What is required: Show each line of the records below where the word "vezunatax" occurs.

Collected data
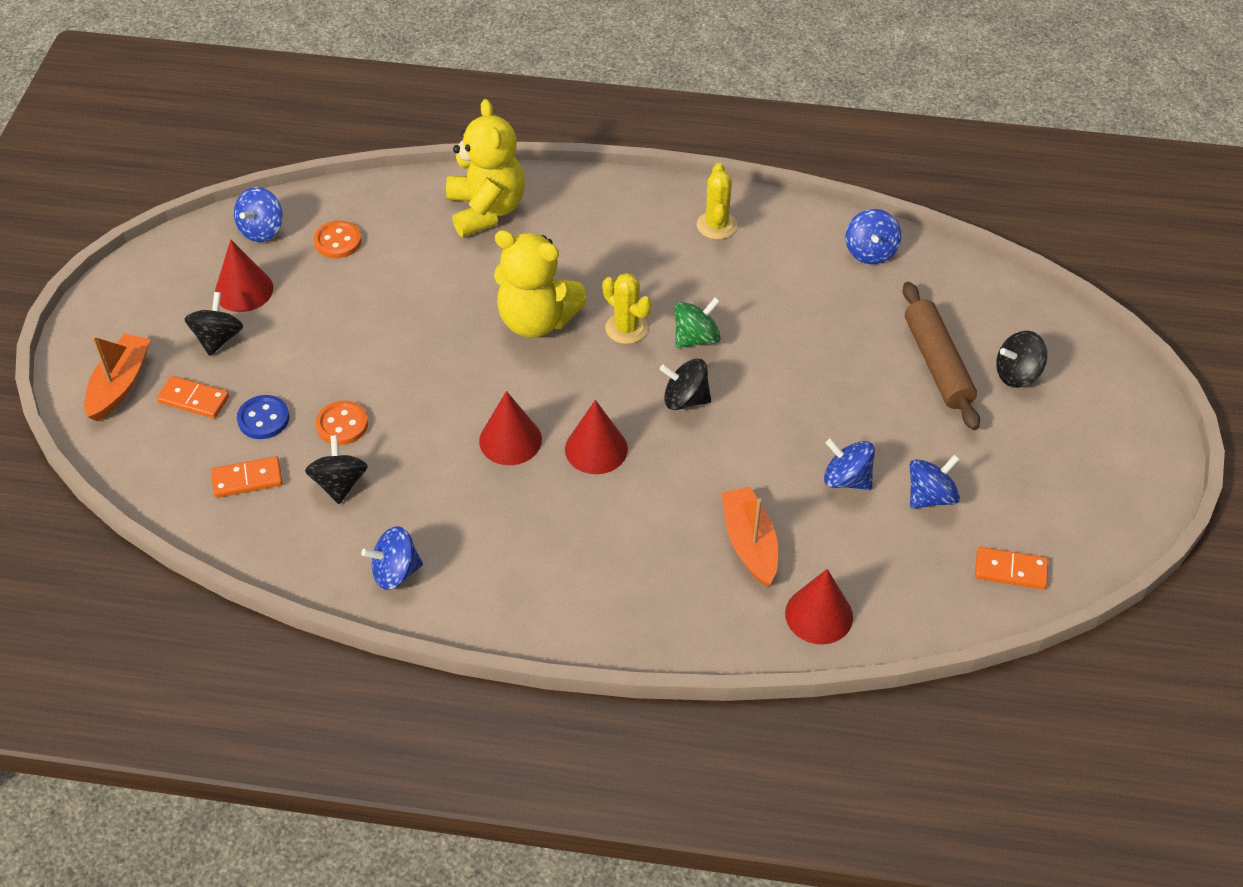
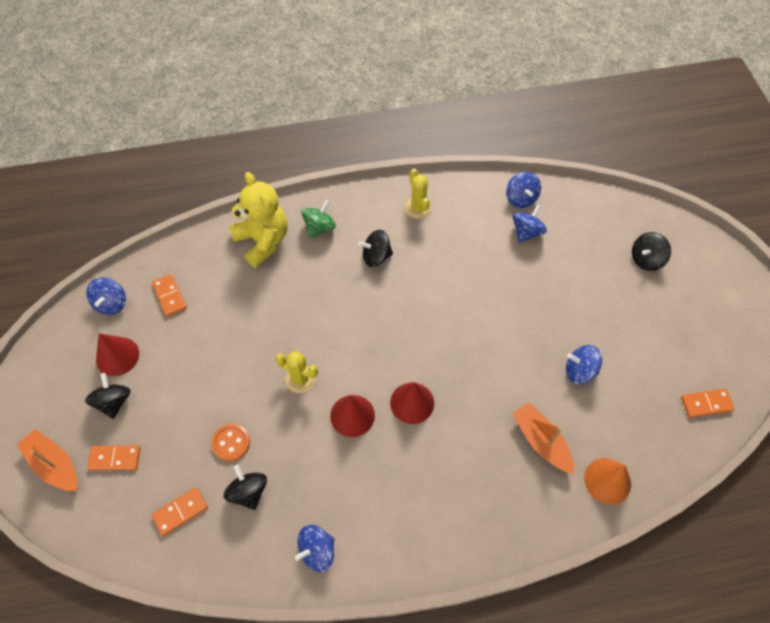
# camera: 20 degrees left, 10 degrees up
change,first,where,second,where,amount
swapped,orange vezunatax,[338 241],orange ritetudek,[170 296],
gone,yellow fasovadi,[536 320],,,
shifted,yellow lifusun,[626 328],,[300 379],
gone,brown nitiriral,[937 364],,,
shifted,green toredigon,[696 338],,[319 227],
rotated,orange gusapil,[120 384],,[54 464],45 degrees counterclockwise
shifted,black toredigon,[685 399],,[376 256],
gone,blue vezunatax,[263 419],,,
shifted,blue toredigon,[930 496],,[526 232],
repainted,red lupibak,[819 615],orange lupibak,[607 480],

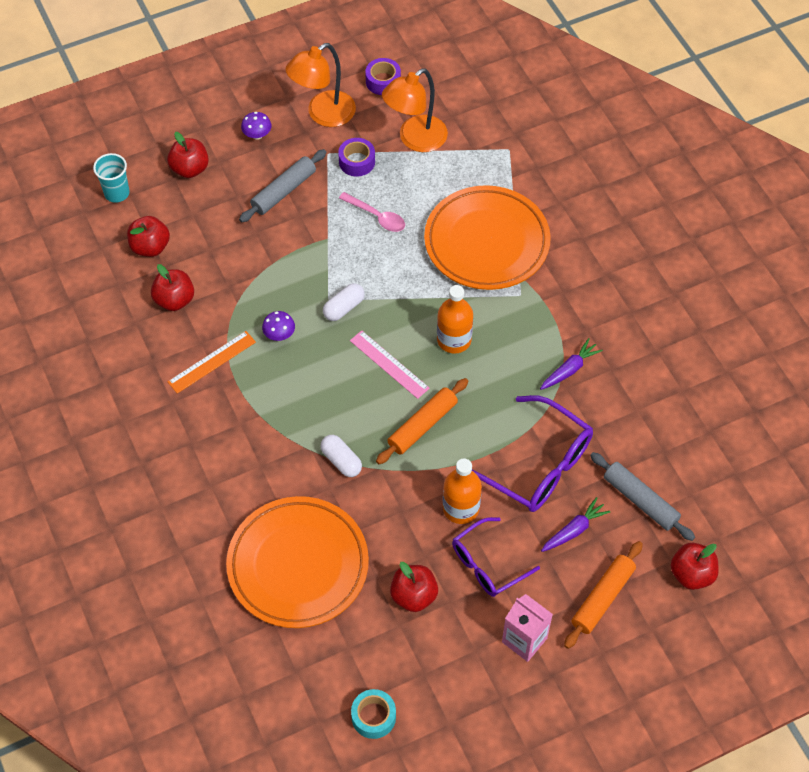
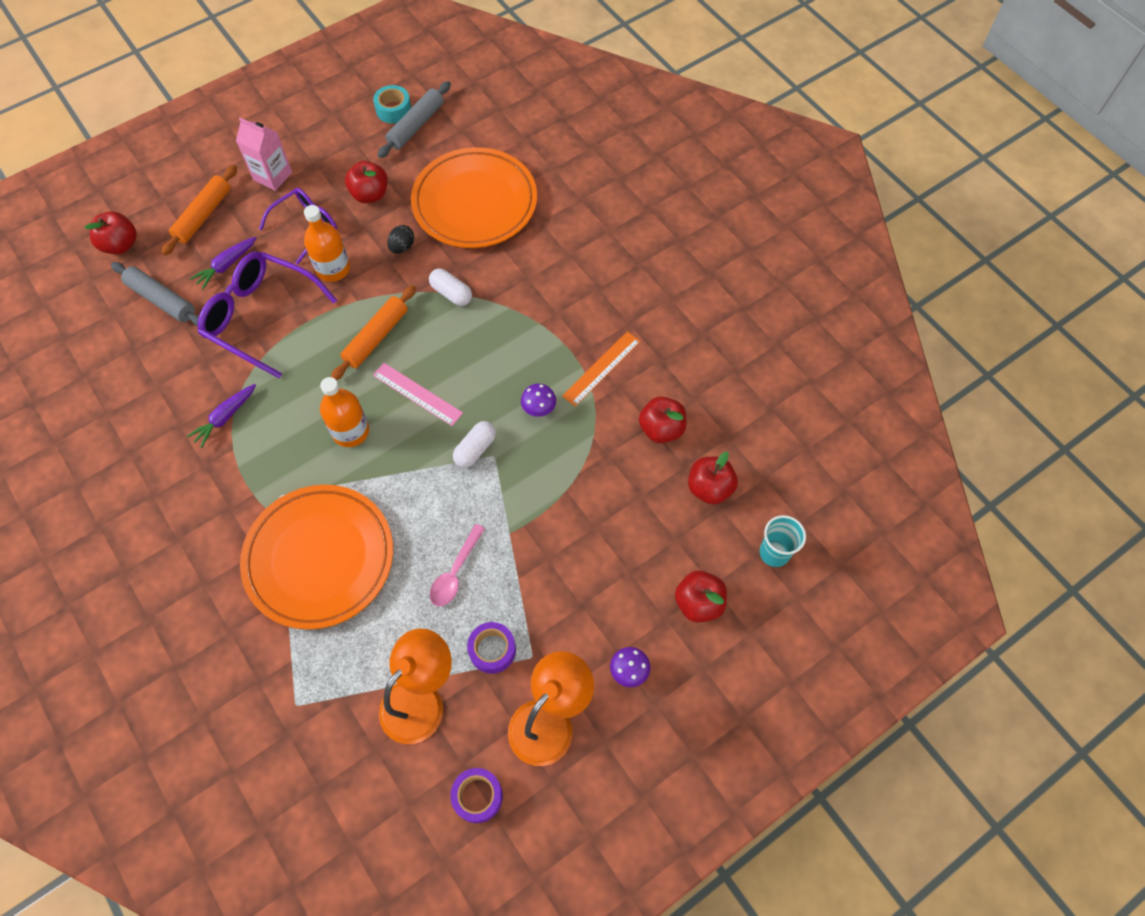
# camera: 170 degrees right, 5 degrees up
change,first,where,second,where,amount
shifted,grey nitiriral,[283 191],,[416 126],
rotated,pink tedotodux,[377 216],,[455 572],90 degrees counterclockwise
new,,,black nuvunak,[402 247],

* * *

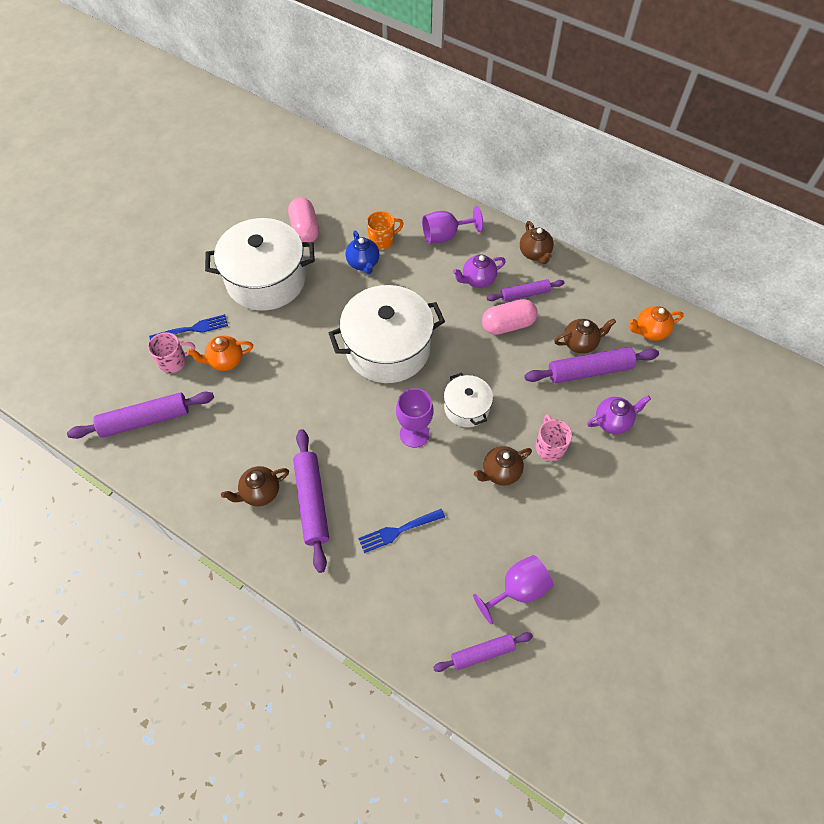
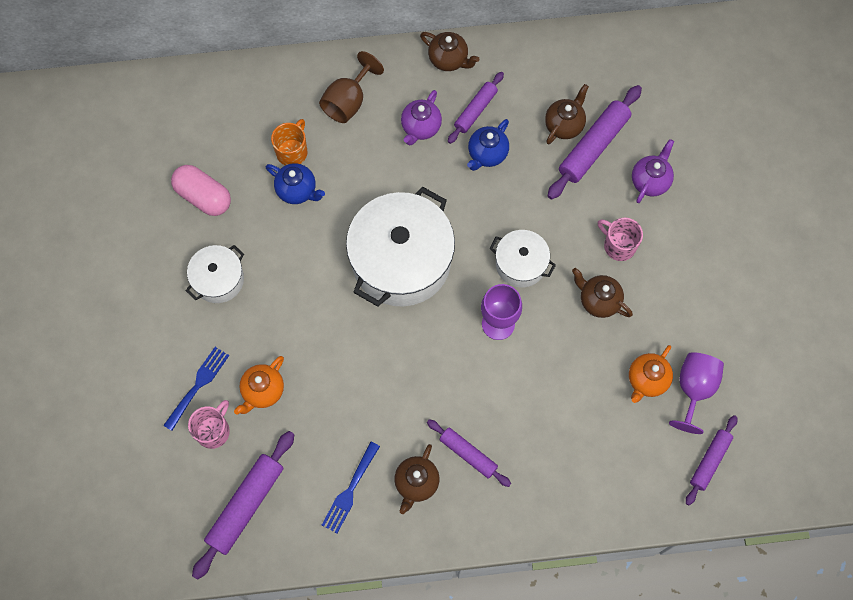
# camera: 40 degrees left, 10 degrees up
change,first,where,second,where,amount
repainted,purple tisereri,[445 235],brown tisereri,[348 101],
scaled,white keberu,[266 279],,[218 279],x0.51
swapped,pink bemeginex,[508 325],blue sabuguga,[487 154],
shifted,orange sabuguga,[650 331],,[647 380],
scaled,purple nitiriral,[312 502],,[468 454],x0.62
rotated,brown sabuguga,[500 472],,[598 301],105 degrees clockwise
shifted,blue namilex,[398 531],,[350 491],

Response to this exercise:
swapped,orange vezunatax,[338 241],orange ritetudek,[170 296],
gone,blue vezunatax,[263 419],,,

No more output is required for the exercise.